■ Activity:
In the listing below, the lines starting with the line with "camera: 65 degrees left, 10 degrees down" and going on through the line with "(502, 385) = (679, 181): orange" are to be reproduced exactly, and only those.

■ Records supplied:

Start of Block

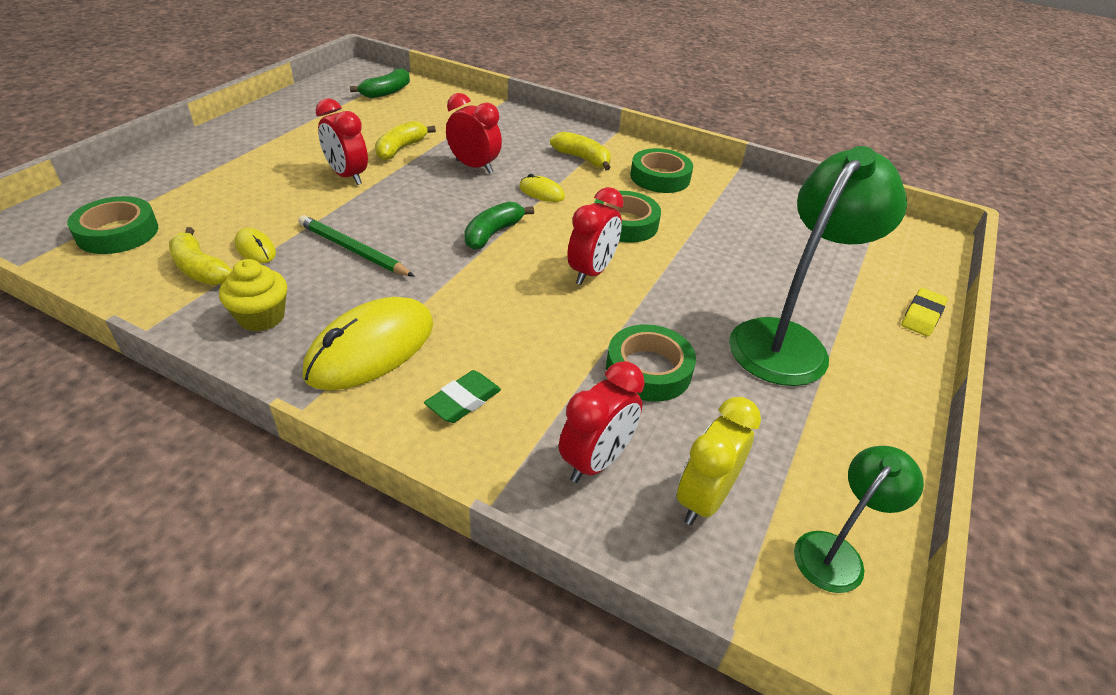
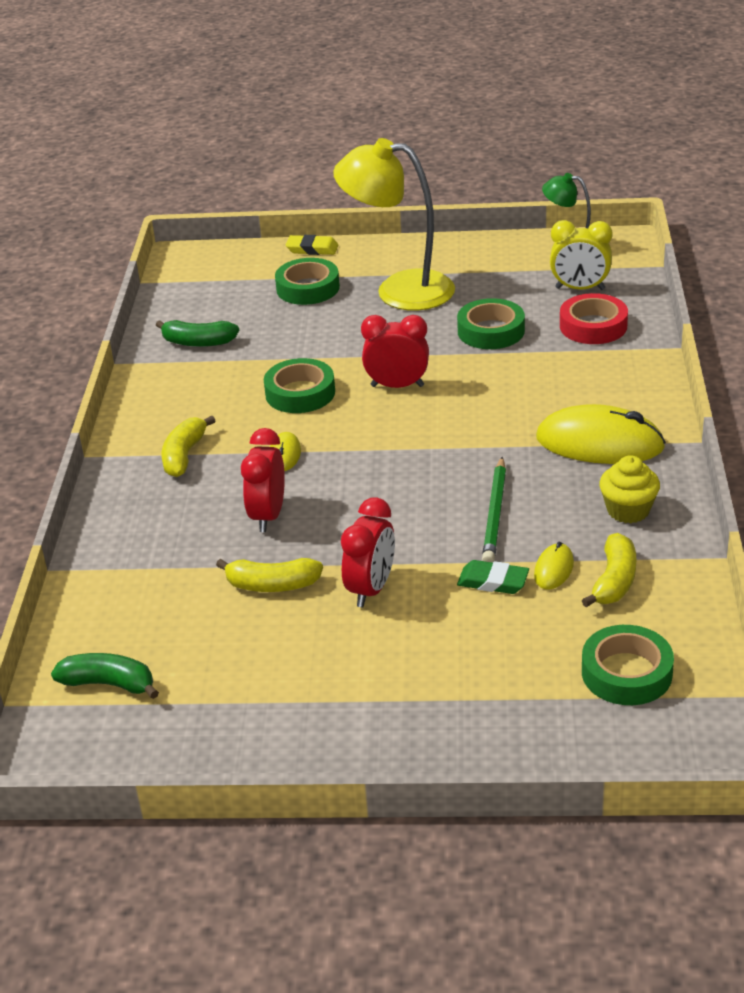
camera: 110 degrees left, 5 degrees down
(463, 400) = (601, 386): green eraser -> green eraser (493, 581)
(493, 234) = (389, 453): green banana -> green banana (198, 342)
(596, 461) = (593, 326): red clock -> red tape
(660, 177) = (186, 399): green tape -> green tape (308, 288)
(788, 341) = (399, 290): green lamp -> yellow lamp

End of Block
Start of Block

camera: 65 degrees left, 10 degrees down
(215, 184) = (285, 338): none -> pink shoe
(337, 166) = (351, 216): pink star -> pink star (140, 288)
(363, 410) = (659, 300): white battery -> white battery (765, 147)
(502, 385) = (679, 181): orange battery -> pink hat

End of Block
Start of Block

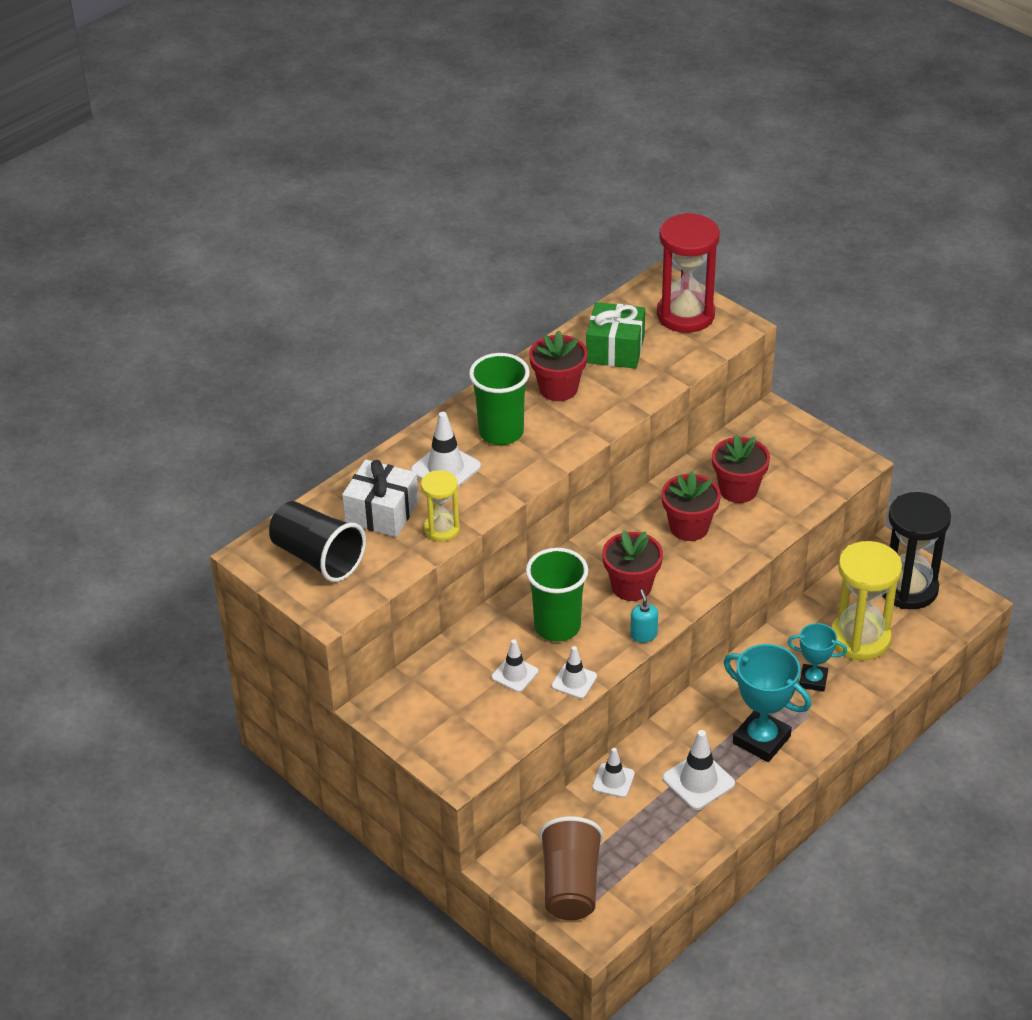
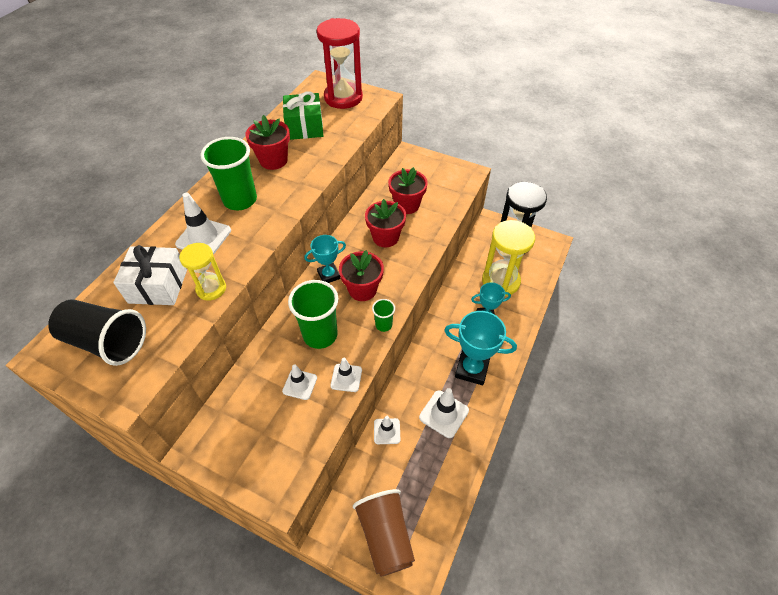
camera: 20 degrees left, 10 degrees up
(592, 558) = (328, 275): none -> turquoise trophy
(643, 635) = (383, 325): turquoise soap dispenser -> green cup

End of Block

■ Your response:
camera: 65 degrees left, 10 degrees down
(215, 184) = (285, 338): none -> pink shoe
(337, 166) = (351, 216): pink star -> pink star (140, 288)
(363, 410) = (659, 300): white battery -> white battery (765, 147)
(502, 385) = (679, 181): orange battery -> pink hat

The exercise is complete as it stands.